- _REQUIREMENT_: Write out the stretch of lines below that begins at the line with "D4: diode 1N4001" and ends at the line with "R14: 8.2k (DIS, VCC) -> 8.2k (JACK, VCC)", including both, exactly as given and nothing more.
****************************************
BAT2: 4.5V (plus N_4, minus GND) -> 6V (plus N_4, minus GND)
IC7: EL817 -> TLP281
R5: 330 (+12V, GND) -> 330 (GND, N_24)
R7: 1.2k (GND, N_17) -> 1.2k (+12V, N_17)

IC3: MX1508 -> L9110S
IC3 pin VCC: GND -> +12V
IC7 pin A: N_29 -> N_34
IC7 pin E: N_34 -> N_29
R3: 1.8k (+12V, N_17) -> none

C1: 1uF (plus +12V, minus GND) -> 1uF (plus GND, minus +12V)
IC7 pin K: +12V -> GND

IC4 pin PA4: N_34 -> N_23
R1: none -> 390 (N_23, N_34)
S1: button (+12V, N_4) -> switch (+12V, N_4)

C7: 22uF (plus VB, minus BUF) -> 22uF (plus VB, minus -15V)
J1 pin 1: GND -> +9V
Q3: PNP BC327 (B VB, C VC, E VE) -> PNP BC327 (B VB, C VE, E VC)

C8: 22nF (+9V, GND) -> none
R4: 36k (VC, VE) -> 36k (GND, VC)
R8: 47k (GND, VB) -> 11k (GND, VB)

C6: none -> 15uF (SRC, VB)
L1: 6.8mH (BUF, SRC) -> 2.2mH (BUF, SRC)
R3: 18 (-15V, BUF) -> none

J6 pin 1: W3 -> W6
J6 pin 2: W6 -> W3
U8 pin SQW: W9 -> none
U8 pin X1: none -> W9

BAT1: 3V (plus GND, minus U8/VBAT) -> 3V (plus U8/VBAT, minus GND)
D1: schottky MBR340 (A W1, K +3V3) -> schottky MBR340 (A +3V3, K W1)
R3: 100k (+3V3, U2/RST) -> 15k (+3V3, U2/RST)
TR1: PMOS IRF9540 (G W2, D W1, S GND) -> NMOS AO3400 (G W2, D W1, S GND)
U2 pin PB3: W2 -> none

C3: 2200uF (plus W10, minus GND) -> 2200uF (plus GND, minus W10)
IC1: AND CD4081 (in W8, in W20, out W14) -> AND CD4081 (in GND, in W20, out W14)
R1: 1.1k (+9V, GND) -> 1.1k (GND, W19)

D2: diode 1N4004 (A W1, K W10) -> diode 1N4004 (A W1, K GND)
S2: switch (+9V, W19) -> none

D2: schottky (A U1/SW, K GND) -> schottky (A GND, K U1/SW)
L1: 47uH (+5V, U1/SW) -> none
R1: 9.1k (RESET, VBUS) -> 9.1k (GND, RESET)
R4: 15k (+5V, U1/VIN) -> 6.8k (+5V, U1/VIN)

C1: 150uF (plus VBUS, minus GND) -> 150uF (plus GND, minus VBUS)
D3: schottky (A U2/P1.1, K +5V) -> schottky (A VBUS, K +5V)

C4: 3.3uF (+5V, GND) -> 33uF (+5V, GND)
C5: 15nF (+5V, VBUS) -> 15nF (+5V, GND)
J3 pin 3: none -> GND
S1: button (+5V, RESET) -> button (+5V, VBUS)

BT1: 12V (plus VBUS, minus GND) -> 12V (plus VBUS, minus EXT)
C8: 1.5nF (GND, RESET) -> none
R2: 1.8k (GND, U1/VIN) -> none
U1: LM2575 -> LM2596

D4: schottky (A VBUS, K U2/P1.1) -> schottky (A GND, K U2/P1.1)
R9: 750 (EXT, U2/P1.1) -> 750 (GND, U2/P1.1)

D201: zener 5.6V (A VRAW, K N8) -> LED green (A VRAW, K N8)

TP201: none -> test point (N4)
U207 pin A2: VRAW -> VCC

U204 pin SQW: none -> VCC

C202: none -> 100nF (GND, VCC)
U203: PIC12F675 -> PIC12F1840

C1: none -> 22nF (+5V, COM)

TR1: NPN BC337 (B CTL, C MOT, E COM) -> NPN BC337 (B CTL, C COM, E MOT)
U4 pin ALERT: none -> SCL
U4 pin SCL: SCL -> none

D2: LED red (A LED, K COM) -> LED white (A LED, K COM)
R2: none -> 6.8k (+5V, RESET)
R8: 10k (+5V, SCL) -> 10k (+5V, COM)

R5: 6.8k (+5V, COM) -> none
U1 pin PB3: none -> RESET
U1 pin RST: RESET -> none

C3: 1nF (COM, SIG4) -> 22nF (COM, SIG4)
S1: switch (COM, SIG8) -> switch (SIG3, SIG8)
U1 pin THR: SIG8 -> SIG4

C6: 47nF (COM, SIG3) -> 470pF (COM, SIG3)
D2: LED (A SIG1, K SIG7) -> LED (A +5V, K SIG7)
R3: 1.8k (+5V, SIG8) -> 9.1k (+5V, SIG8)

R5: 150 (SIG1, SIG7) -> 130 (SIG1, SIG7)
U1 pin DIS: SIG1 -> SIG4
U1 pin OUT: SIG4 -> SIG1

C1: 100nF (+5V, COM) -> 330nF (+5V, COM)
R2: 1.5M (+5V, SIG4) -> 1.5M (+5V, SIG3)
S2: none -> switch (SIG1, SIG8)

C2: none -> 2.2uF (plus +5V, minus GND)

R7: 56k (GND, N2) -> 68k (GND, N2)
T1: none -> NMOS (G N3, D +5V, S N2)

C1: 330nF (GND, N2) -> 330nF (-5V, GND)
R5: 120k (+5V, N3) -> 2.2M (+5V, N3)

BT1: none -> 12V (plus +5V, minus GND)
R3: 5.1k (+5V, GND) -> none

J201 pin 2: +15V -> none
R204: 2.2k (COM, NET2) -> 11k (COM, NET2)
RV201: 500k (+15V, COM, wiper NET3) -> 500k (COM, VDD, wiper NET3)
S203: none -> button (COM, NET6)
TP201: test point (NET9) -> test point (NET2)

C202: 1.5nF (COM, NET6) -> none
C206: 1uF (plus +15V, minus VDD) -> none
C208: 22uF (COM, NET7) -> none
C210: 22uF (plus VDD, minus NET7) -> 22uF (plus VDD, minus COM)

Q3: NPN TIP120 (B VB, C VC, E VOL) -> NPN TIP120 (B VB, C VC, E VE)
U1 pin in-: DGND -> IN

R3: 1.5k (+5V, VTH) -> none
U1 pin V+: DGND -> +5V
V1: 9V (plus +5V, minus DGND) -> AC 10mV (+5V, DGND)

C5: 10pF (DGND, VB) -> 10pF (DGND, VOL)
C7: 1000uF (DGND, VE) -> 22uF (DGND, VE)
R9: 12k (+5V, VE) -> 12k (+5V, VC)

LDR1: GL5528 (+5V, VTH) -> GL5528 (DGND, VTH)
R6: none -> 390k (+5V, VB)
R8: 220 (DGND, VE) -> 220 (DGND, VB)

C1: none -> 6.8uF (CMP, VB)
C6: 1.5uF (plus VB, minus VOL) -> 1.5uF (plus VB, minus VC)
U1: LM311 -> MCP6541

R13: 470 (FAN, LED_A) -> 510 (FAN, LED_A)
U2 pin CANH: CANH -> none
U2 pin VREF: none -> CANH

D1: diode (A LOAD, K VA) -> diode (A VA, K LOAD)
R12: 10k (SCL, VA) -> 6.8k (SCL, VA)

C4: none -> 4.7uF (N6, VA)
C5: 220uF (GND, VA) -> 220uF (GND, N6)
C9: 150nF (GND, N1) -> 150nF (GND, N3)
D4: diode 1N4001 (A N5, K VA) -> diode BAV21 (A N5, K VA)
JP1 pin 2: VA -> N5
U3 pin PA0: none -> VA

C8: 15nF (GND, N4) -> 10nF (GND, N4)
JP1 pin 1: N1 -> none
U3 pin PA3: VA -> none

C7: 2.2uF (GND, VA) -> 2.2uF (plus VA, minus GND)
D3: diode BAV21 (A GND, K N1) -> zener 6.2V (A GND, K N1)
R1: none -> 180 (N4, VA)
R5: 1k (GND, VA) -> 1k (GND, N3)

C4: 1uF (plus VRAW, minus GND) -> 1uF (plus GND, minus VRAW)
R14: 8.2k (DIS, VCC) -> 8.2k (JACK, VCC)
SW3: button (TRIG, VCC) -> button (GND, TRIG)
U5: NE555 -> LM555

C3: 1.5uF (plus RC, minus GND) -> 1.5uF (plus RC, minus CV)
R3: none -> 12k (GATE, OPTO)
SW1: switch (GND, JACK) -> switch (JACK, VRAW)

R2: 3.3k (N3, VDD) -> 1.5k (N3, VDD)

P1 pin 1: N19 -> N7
****************************************
- _COMPLETED EXERCISE_:
D4: diode 1N4001 (A N5, K VA) -> diode BAV21 (A N5, K VA)
JP1 pin 2: VA -> N5
U3 pin PA0: none -> VA

C8: 15nF (GND, N4) -> 10nF (GND, N4)
JP1 pin 1: N1 -> none
U3 pin PA3: VA -> none

C7: 2.2uF (GND, VA) -> 2.2uF (plus VA, minus GND)
D3: diode BAV21 (A GND, K N1) -> zener 6.2V (A GND, K N1)
R1: none -> 180 (N4, VA)
R5: 1k (GND, VA) -> 1k (GND, N3)

C4: 1uF (plus VRAW, minus GND) -> 1uF (plus GND, minus VRAW)
R14: 8.2k (DIS, VCC) -> 8.2k (JACK, VCC)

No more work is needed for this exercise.